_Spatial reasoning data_
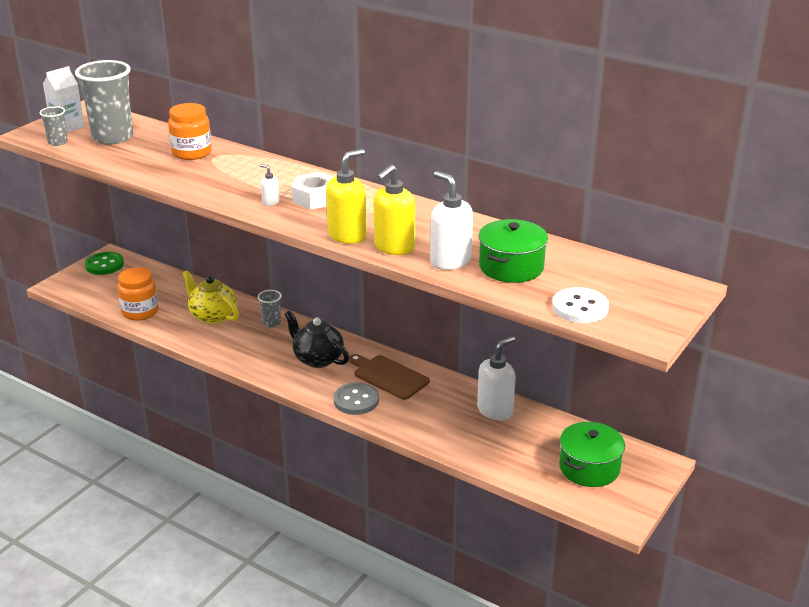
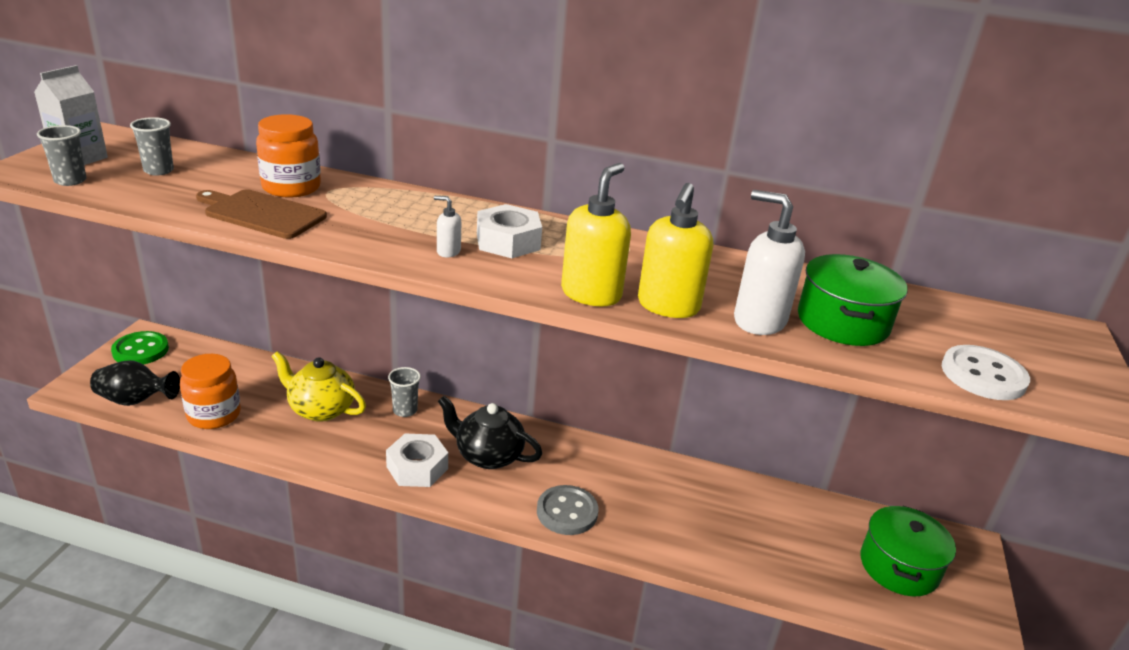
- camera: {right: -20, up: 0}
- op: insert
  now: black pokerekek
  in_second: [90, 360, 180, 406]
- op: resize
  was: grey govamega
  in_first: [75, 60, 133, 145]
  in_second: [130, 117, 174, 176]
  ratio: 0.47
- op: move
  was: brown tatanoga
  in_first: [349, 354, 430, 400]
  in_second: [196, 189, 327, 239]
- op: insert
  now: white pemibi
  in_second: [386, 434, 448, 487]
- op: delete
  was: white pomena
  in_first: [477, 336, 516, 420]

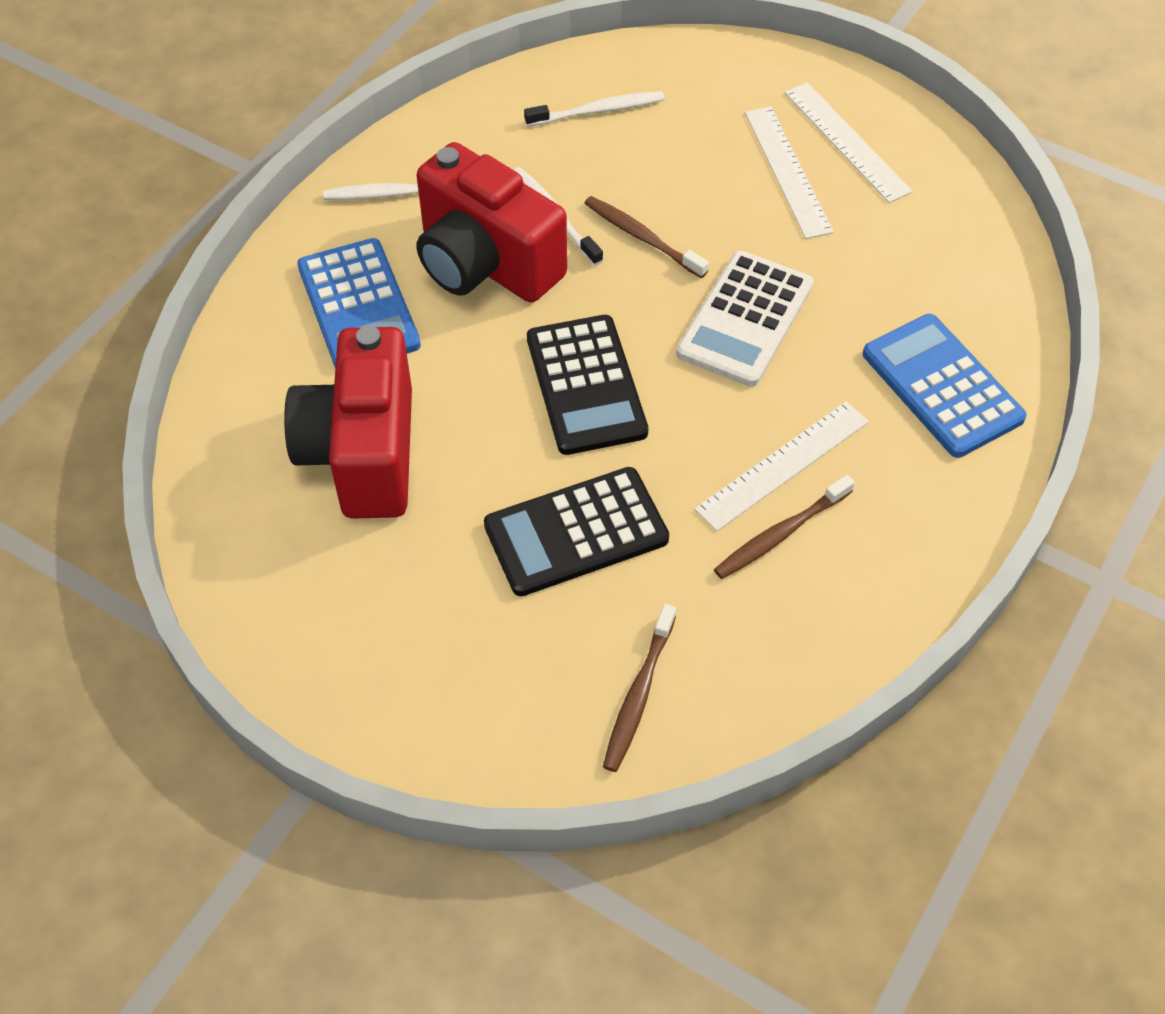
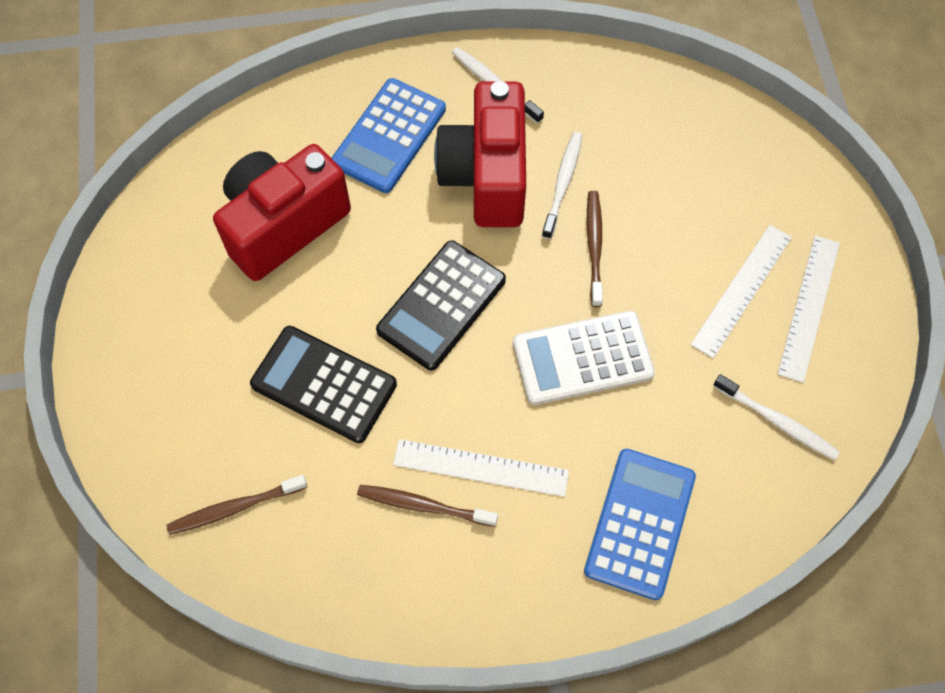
- camera: {right: 50, up: 10}
- op: move
  was: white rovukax
  in_first: [524, 91, 665, 127]
  in_second: [713, 374, 840, 460]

_Problem to work on_
Please output every record above exactly as written, leaving out the pictures.

_Solution to the exercise_
- camera: {right: -20, up: 0}
- op: insert
  now: black pokerekek
  in_second: [90, 360, 180, 406]
- op: resize
  was: grey govamega
  in_first: [75, 60, 133, 145]
  in_second: [130, 117, 174, 176]
  ratio: 0.47
- op: move
  was: brown tatanoga
  in_first: [349, 354, 430, 400]
  in_second: [196, 189, 327, 239]
- op: insert
  now: white pemibi
  in_second: [386, 434, 448, 487]
- op: delete
  was: white pomena
  in_first: [477, 336, 516, 420]

- camera: {right: 50, up: 10}
- op: move
  was: white rovukax
  in_first: [524, 91, 665, 127]
  in_second: [713, 374, 840, 460]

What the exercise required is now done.